[TASK TO COMPLETE] Your response should be every line from the entries that includes the string "orange".

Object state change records
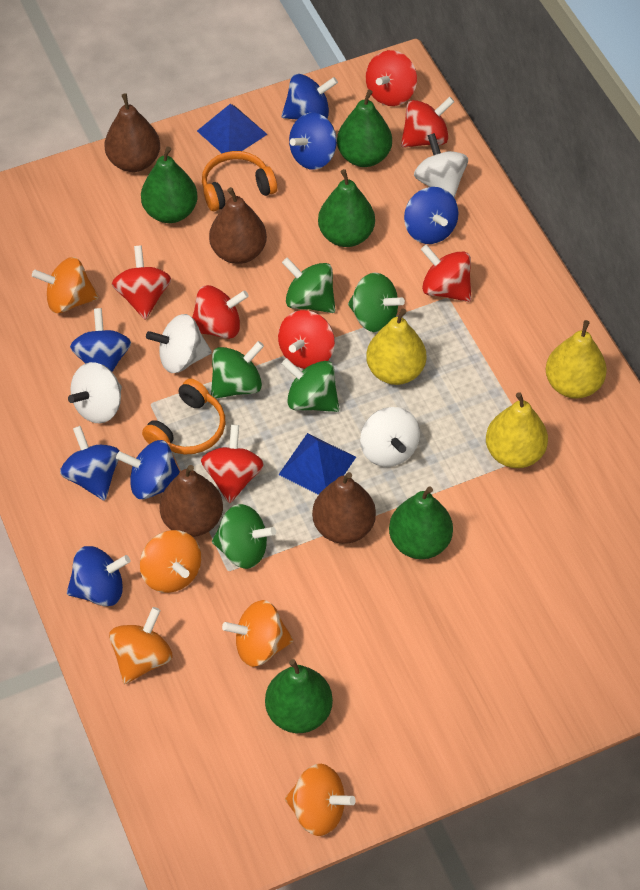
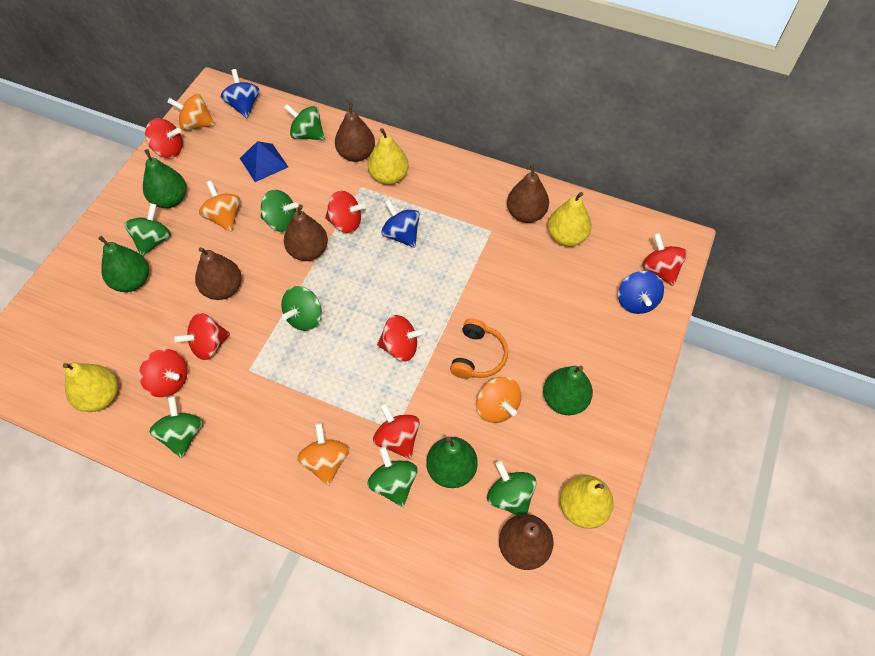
blue pyramid: 2 -> 1
blue spinning top: 7 -> 3
brown pear: 4 -> 5
green pear: 5 -> 4
green spinning top: 5 -> 7
orange headphones: 2 -> 1
orange spinning top: 5 -> 4
white spinning top: 4 -> 0
yellow pear: 3 -> 4

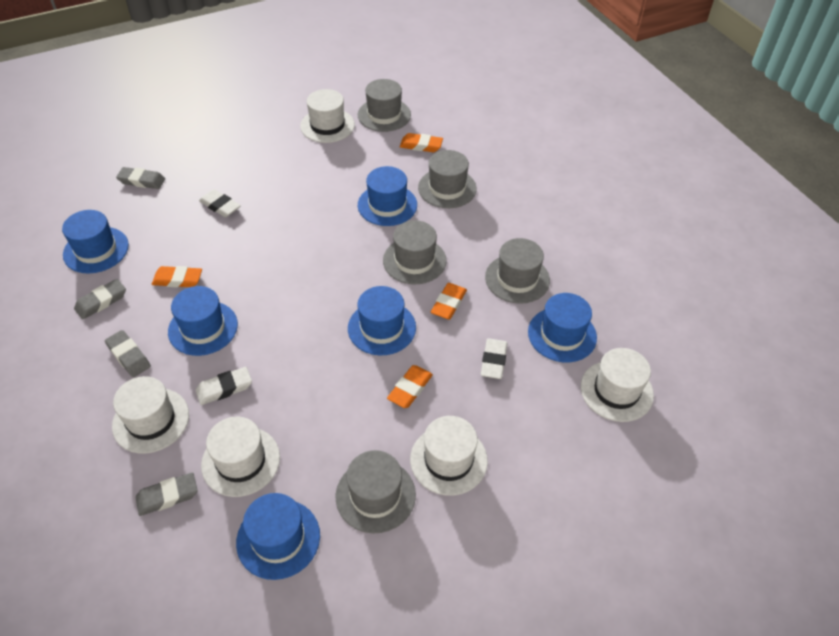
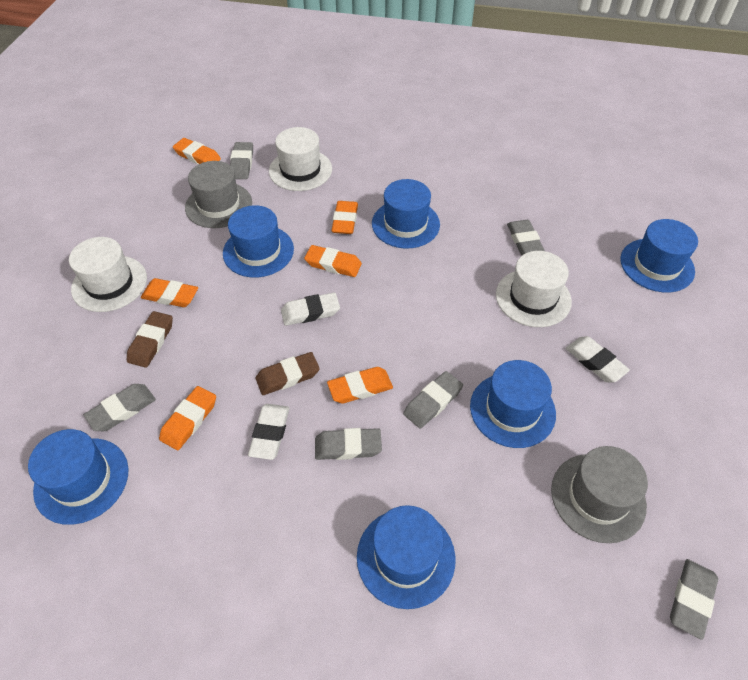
brown eraser: 0 -> 2
grey eraser: 4 -> 6
grey hat: 5 -> 2
orange eraser: 4 -> 6
white hat: 5 -> 3

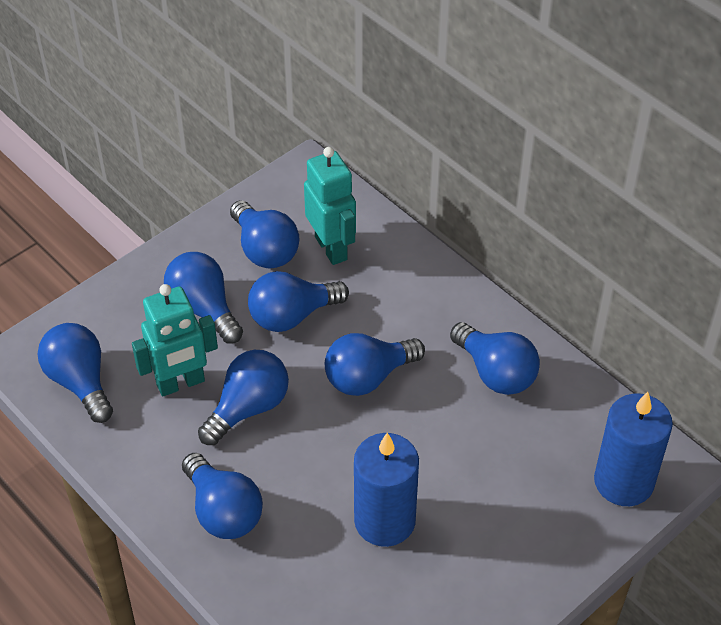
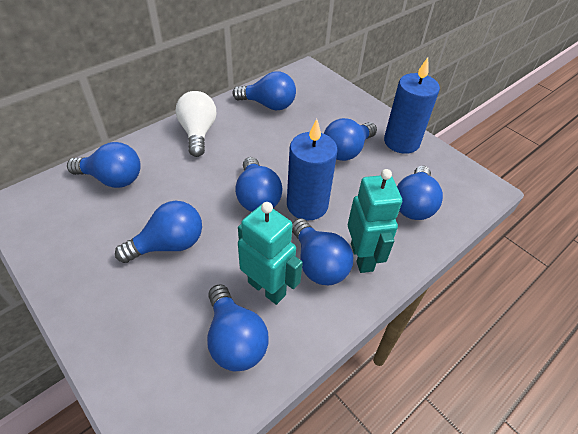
white light bulb: 0 -> 1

[ANSWER SPACE]
orange headphones: 2 -> 1
orange spinning top: 5 -> 4
orange eraser: 4 -> 6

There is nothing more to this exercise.